## Problem details
Pull out every line with the word "carrot" from the entries below.

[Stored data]

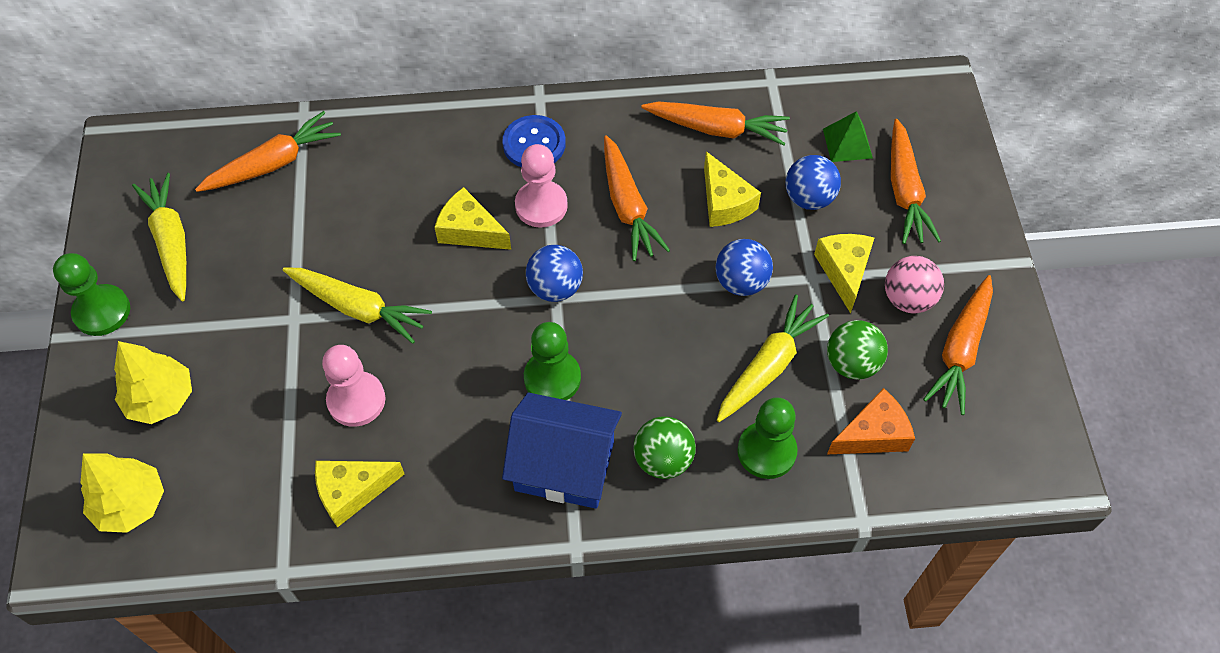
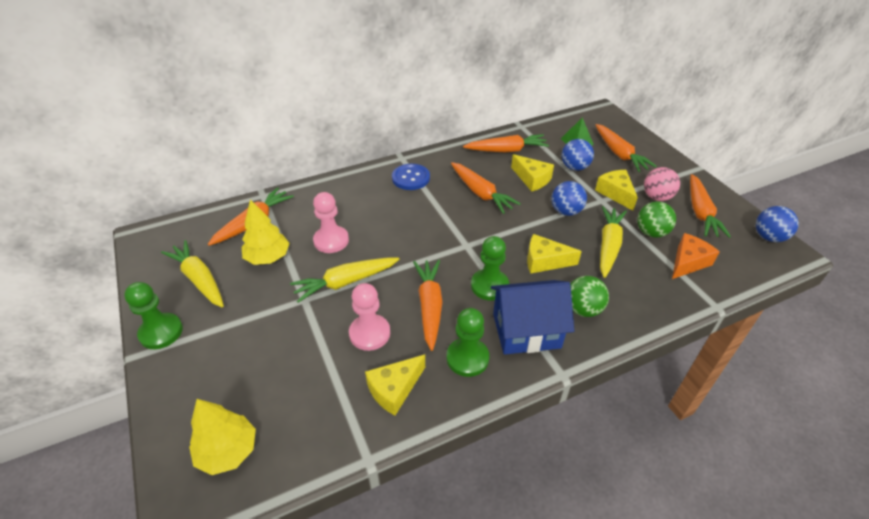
camera: 20 degrees left, 15 degrees down
(161, 399) = (226, 373): yellow tree -> yellow tree (268, 257)
(358, 308) = (345, 282): yellow carrot -> yellow carrot turned 150 degrees clockwise
(453, 384) = (429, 306): none -> orange carrot
(470, 231) = (396, 226): yellow cheese -> yellow cheese (544, 261)
(541, 205) = (431, 204): pink pawn -> pink pawn (331, 241)
(555, 288) = (463, 240): blue ball -> blue ball (768, 237)
(766, 451) = (638, 287): green pawn -> green pawn (467, 358)

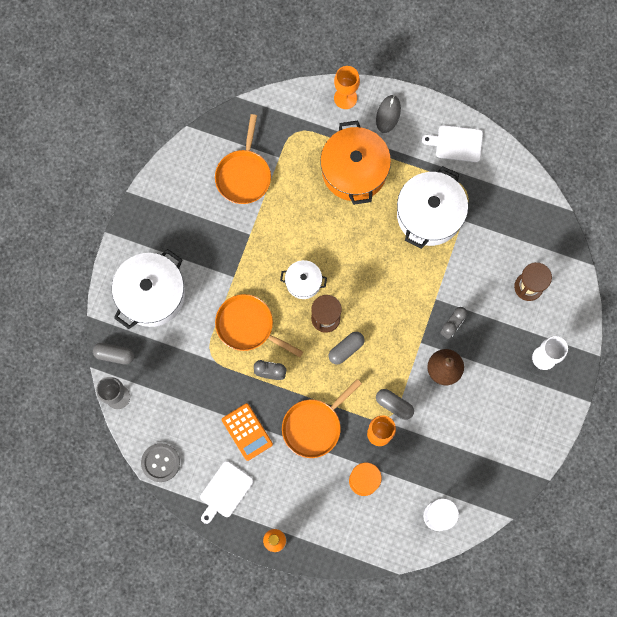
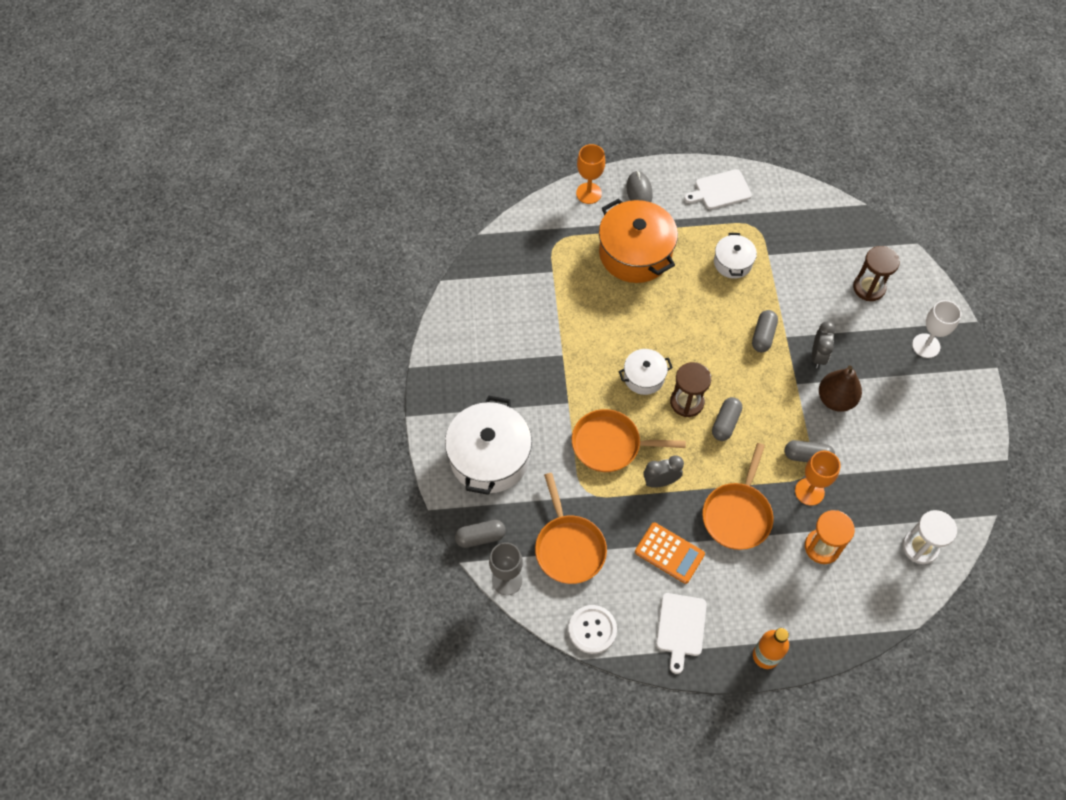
camera: 25 degrees left, 15 degrees down
(160, 462) = (592, 630): grey button -> white button
(244, 175) = (525, 302): orange pan -> orange pan (568, 547)
(417, 289) = (763, 335): none -> grey capsule
(429, 214) = (732, 263): white pot -> white pot, size x0.53

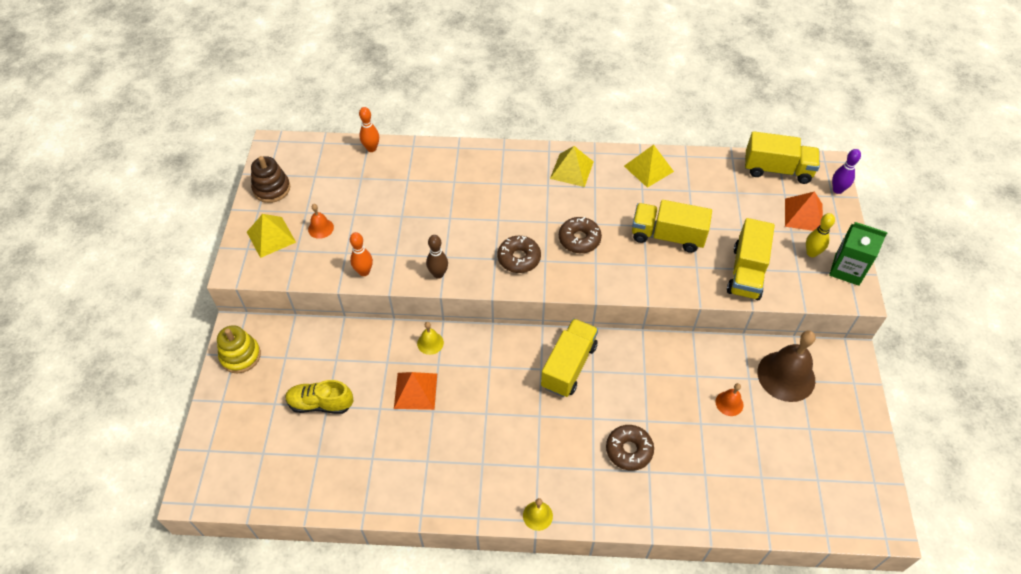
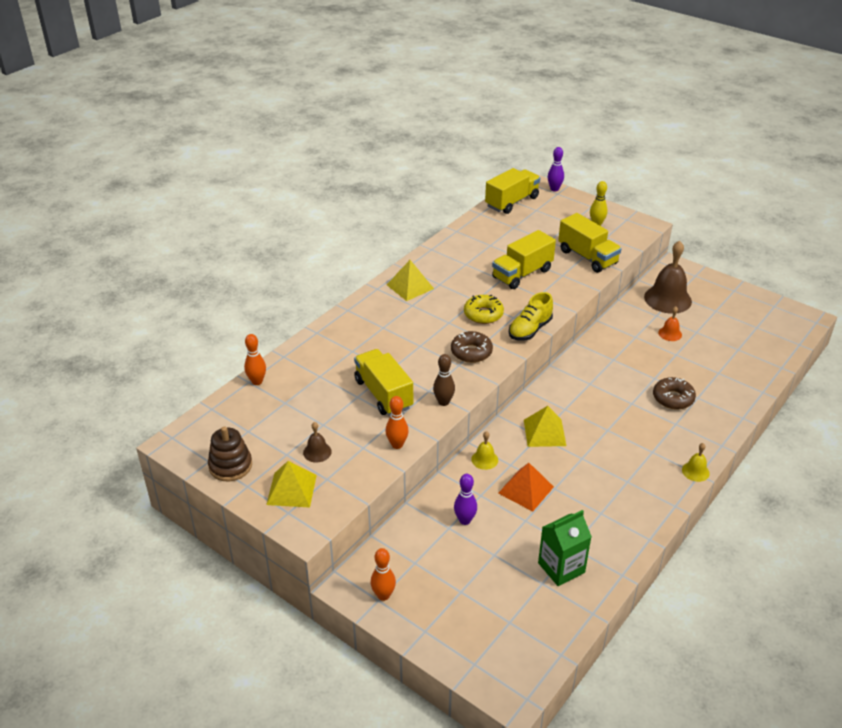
camera: 55 degrees left, 15 degrees down
(240, 356) = (383, 595): yellow stacking toy -> orange bowling pin
(320, 228) = (317, 452): orange bell -> brown bell
(320, 404) = (488, 558): yellow shoe -> yellow shoe (530, 330)
(351, 366) = (465, 520): none -> purple bowling pin
(568, 366) = (575, 393): yellow truck -> yellow truck (383, 394)
(579, 239) = (483, 314): brown donut -> yellow donut
(648, 168) = (449, 252): yellow pyramid -> yellow pyramid (544, 432)
(803, 215) = (562, 211): orange pyramid -> none
(847, 269) = (623, 218): green carton -> green carton (561, 567)

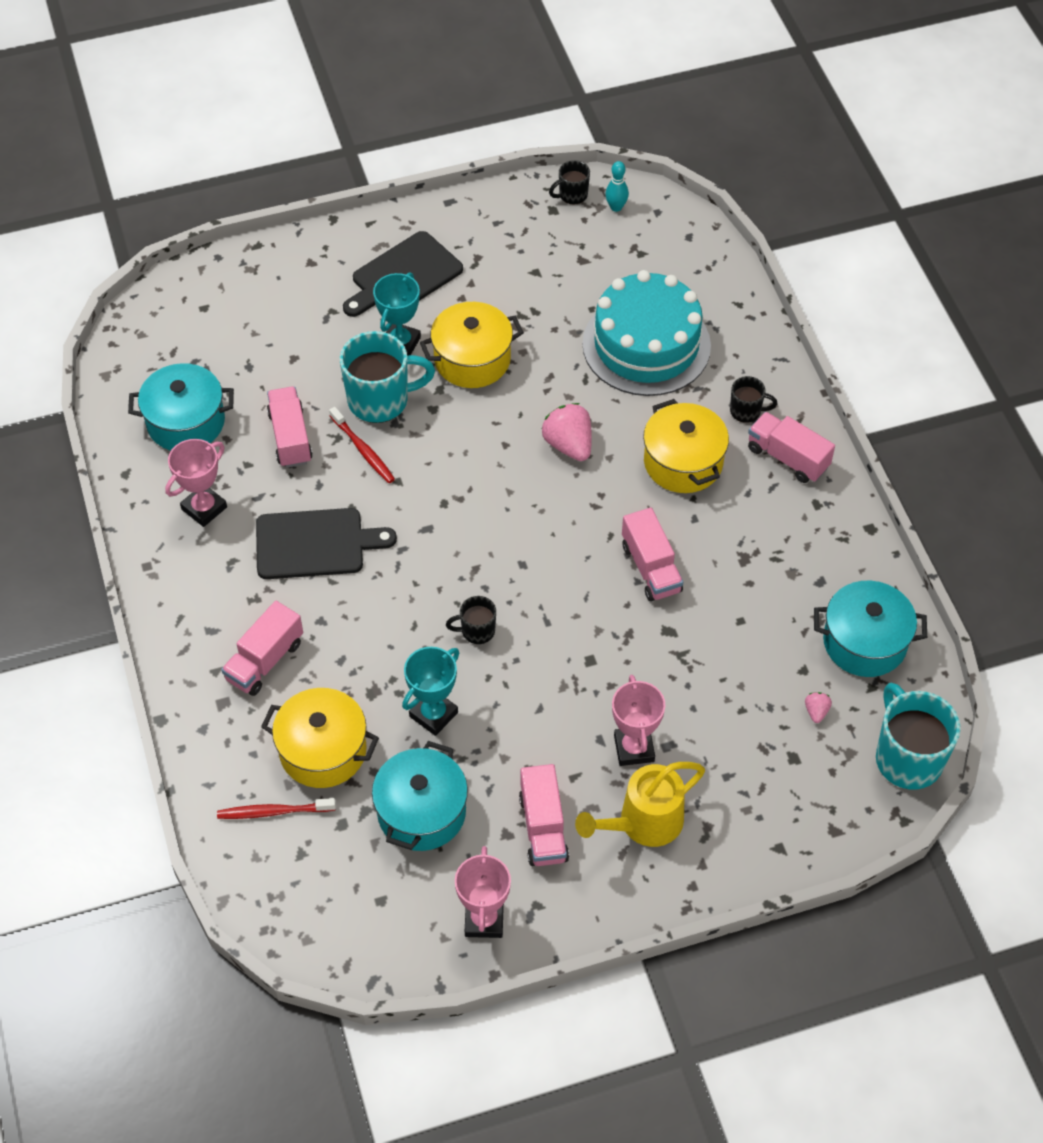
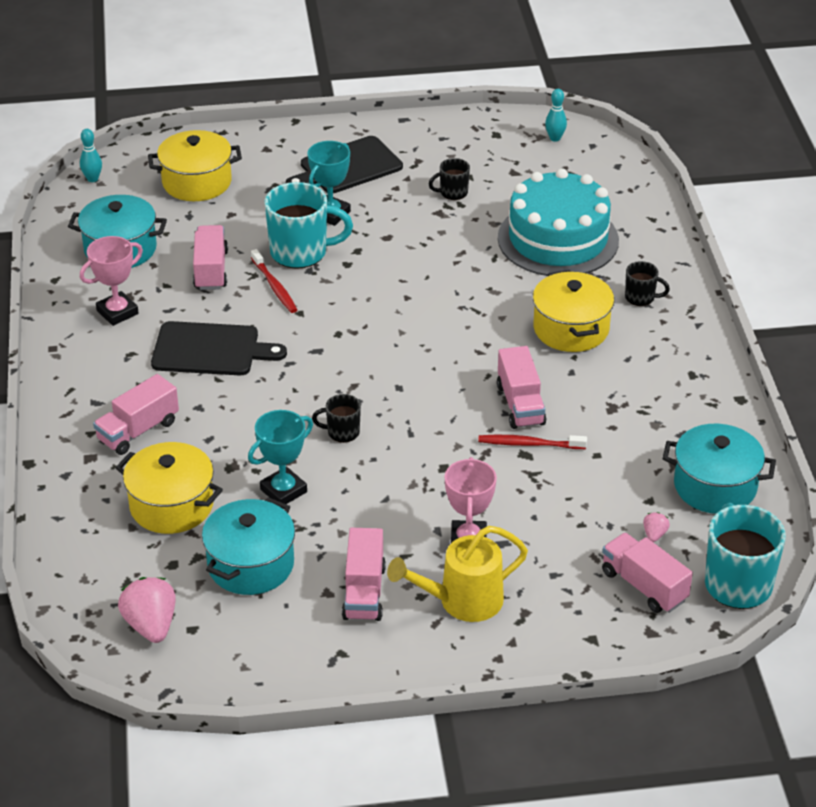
camera: 10 degrees right, 15 degrees down
(131, 329) = (92, 179): none -> turquoise bowling pin
(273, 812) = (111, 546): red toothbrush -> red toothbrush (529, 444)
(472, 359) = (393, 232): yellow pot -> yellow pot (197, 182)
(484, 920) = (286, 658): pink trophy -> none
(568, 445) = (466, 304): pink strawberry -> pink strawberry (151, 625)
(572, 195) = (516, 126): black mug -> black mug (452, 193)
(787, 458) = (672, 336): pink truck -> pink truck (644, 586)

## Solution for this problem
(358, 308) = (345, 282): yellow carrot -> yellow carrot turned 150 degrees clockwise
(453, 384) = (429, 306): none -> orange carrot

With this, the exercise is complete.